What to work on >> Return the entire listing, character for character.

::::::::

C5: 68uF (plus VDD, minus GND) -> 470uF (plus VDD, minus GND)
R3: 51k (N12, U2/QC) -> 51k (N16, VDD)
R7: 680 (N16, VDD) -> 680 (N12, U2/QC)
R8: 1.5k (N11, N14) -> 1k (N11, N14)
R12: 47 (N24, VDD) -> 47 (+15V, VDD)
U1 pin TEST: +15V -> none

::::::::

Result of this task >>
C5: 68uF (plus VDD, minus GND) -> 470uF (plus VDD, minus GND)
R3: 51k (N12, U2/QC) -> 51k (N16, VDD)
R7: 680 (N16, VDD) -> 680 (N12, U2/QC)
R8: 1.5k (N11, N14) -> 1k (N11, N14)
R12: 47 (N24, VDD) -> 47 (+15V, VDD)
U1 pin TEST: +15V -> none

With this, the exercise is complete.